## The data:

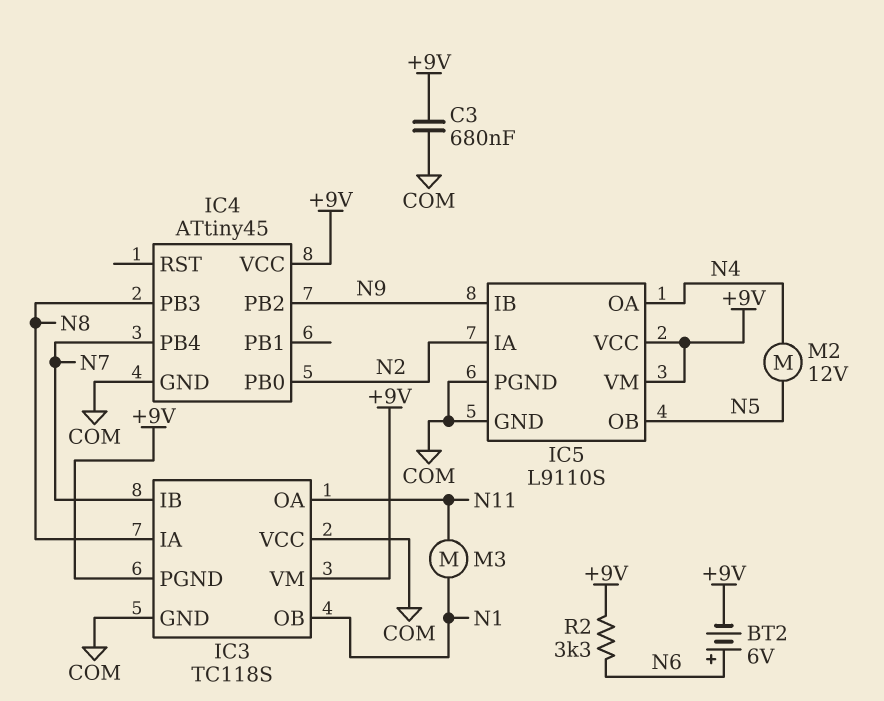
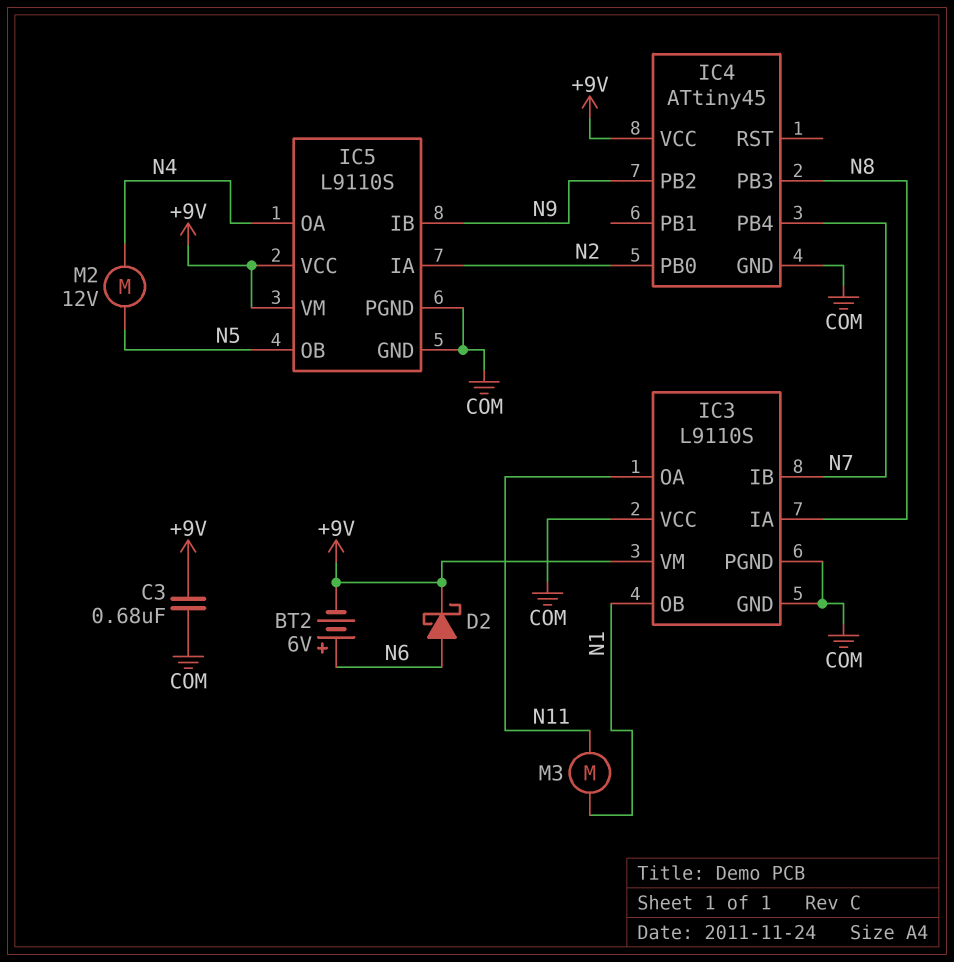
D2: none -> schottky (A N6, K +9V)
IC3: TC118S -> L9110S
IC3 pin PGND: +9V -> COM
R2: 3.3k (+9V, N6) -> none

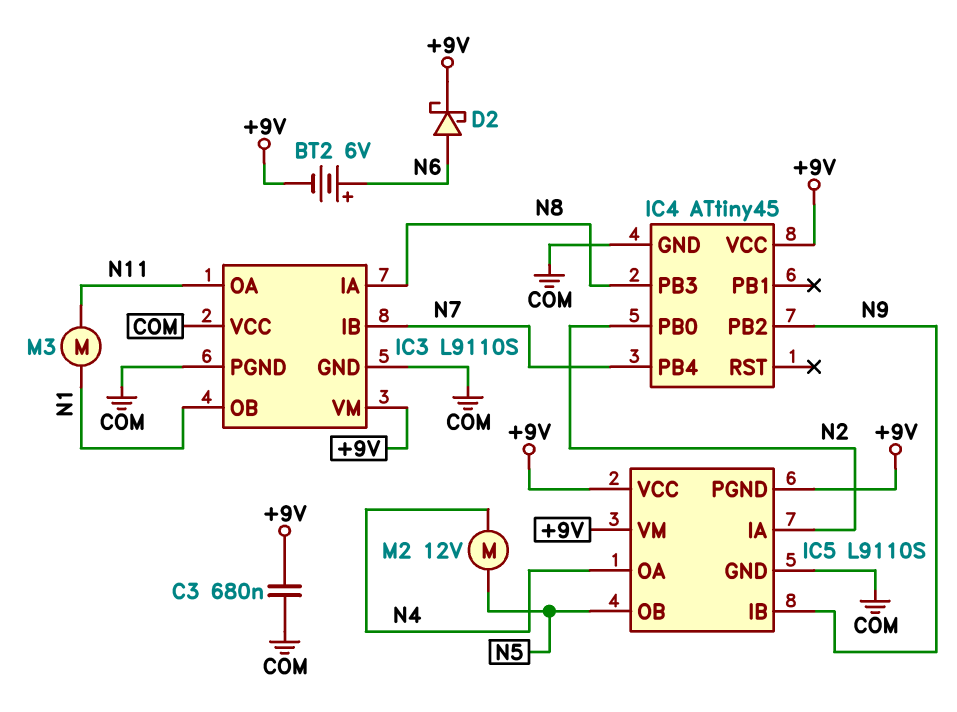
IC5 pin PGND: COM -> +9V

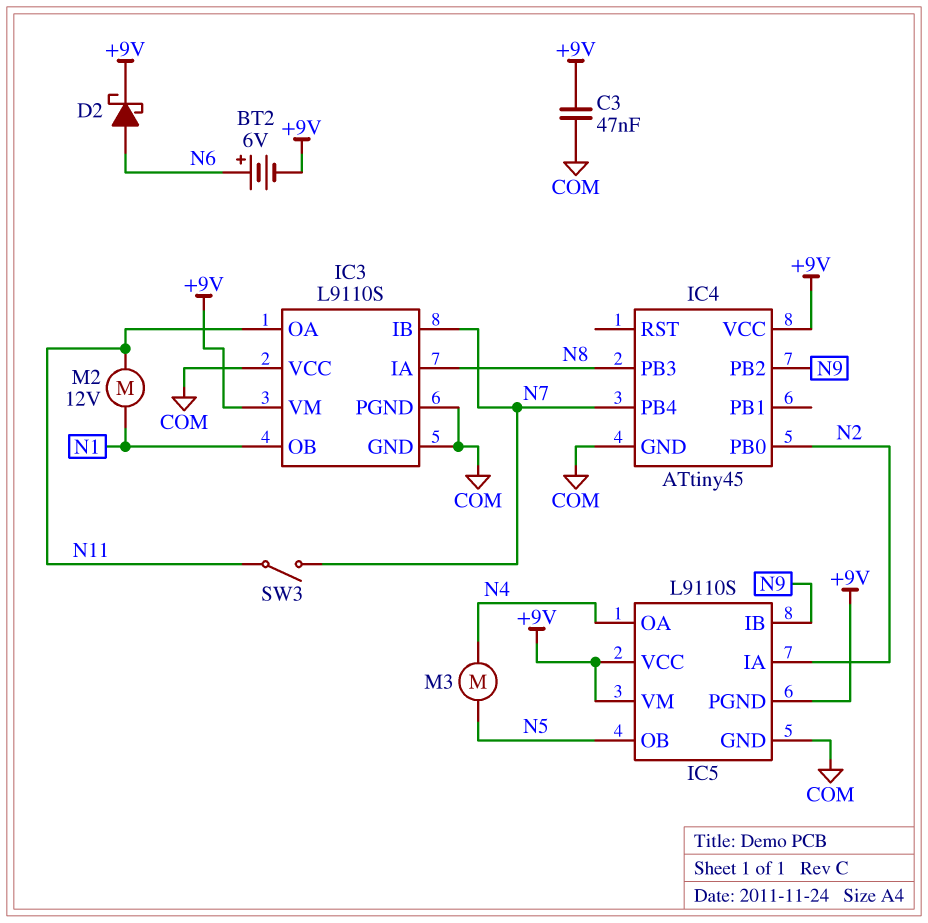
C3: 680nF (+9V, COM) -> 47nF (+9V, COM)
M2: motor 12V (N4, N5) -> motor 12V (N1, N11)
M3: motor (N1, N11) -> motor (N4, N5)
SW3: none -> switch (N7, N11)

## Your goal:
Leaving the pictures aside, transcribe only the lines from the one containing "IC3 pin PGND: +9V -> COM" to the final line of the listing above, inclusive, exactly as they appear.

## Solved problem:
IC3 pin PGND: +9V -> COM
R2: 3.3k (+9V, N6) -> none

IC5 pin PGND: COM -> +9V

C3: 680nF (+9V, COM) -> 47nF (+9V, COM)
M2: motor 12V (N4, N5) -> motor 12V (N1, N11)
M3: motor (N1, N11) -> motor (N4, N5)
SW3: none -> switch (N7, N11)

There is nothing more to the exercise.